• _DATA FOR PROCESSING_:
===

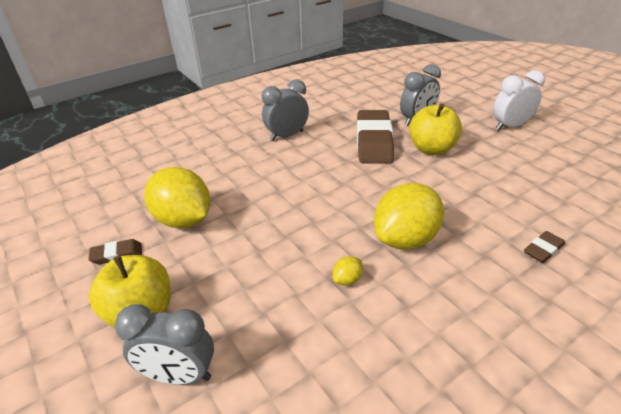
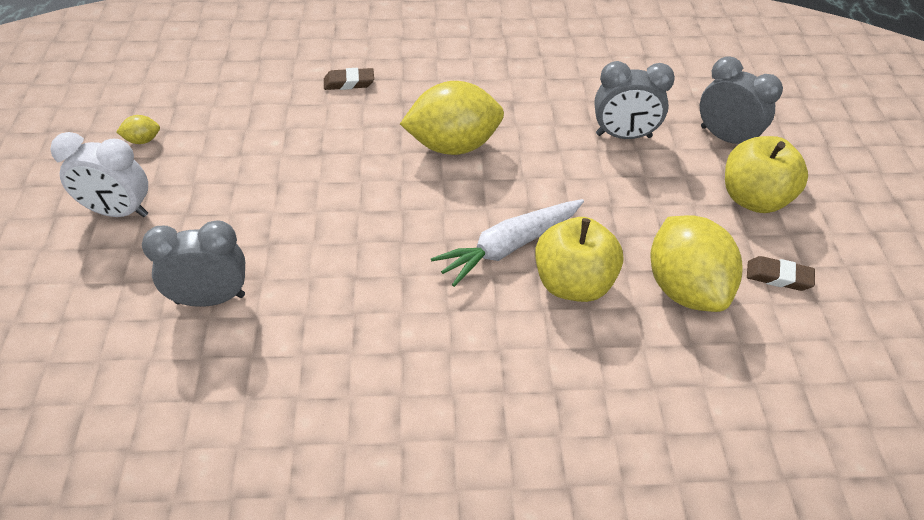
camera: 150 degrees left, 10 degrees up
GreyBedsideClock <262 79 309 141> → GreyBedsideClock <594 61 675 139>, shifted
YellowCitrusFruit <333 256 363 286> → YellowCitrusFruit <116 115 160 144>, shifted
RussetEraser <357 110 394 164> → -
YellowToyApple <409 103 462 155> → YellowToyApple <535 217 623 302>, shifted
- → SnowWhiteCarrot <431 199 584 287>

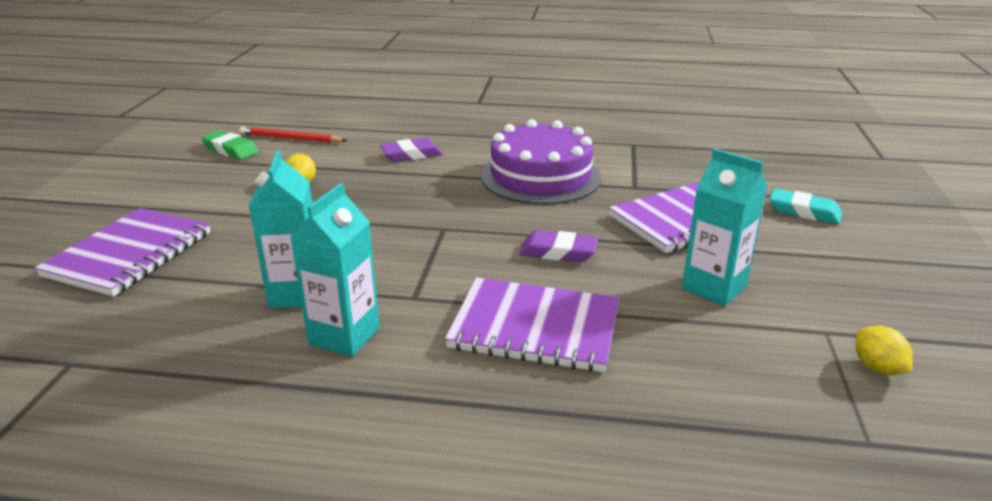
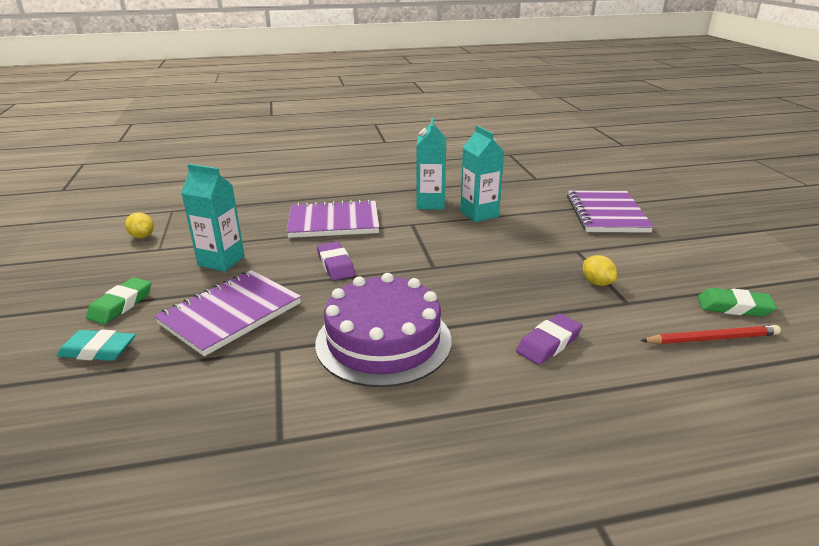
camera: 160 degrees right, 0 degrees up
RoyalPurpleEraser <519 230 598 262> → RoyalPurpleEraser <317 242 355 280>, 75 degrees clockwise
- → GreenEraser <86 277 151 324>

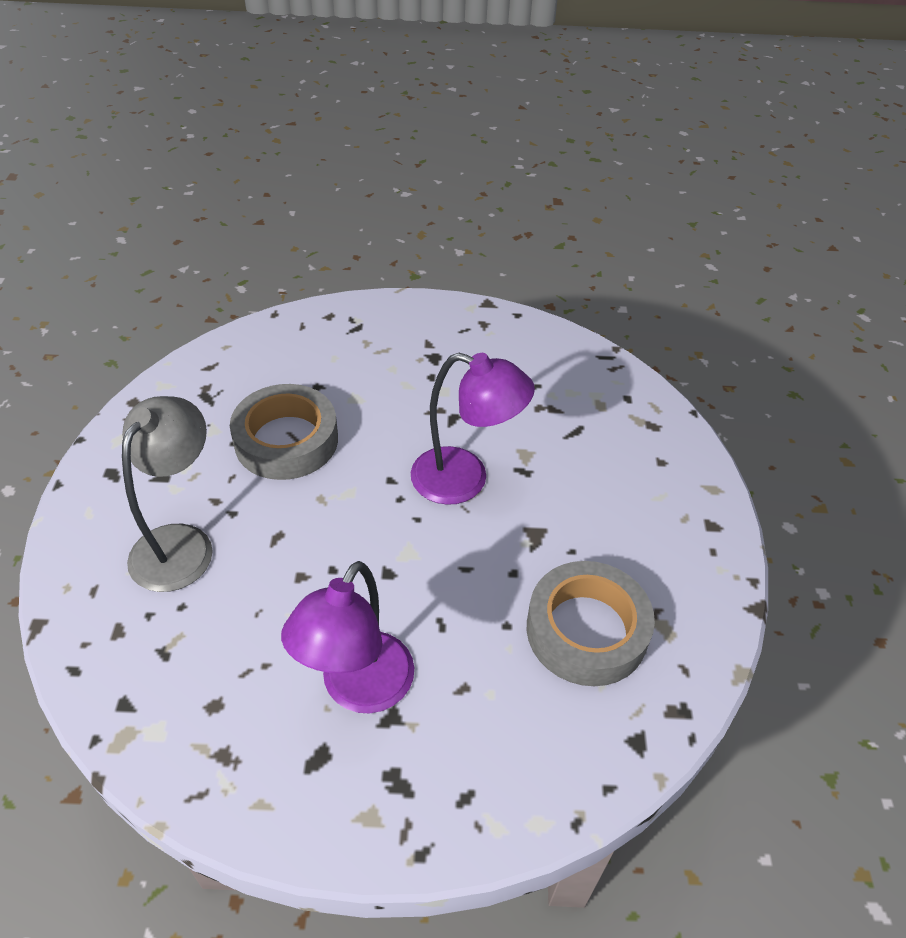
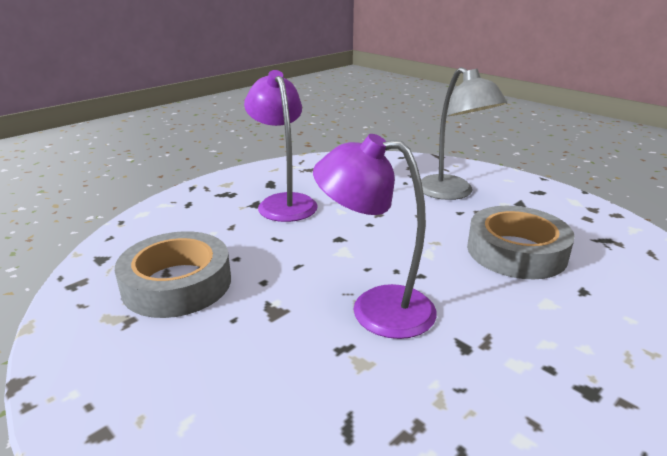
camera: 135 degrees right, 20 degrees down
RoyalPurpleReadingLamp <411 353 535 505> → RoyalPurpleReadingLamp <313 134 437 339>, 45 degrees clockwise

===

• _WHAT THE TASK ASKS_:
Once the pictures are removed, repeat all of the data above exactly.

• _SOLVED EXERCISE_:
camera: 150 degrees left, 10 degrees up
GreyBedsideClock <262 79 309 141> → GreyBedsideClock <594 61 675 139>, shifted
YellowCitrusFruit <333 256 363 286> → YellowCitrusFruit <116 115 160 144>, shifted
RussetEraser <357 110 394 164> → -
YellowToyApple <409 103 462 155> → YellowToyApple <535 217 623 302>, shifted
- → SnowWhiteCarrot <431 199 584 287>

camera: 160 degrees right, 0 degrees up
RoyalPurpleEraser <519 230 598 262> → RoyalPurpleEraser <317 242 355 280>, 75 degrees clockwise
- → GreenEraser <86 277 151 324>

camera: 135 degrees right, 20 degrees down
RoyalPurpleReadingLamp <411 353 535 505> → RoyalPurpleReadingLamp <313 134 437 339>, 45 degrees clockwise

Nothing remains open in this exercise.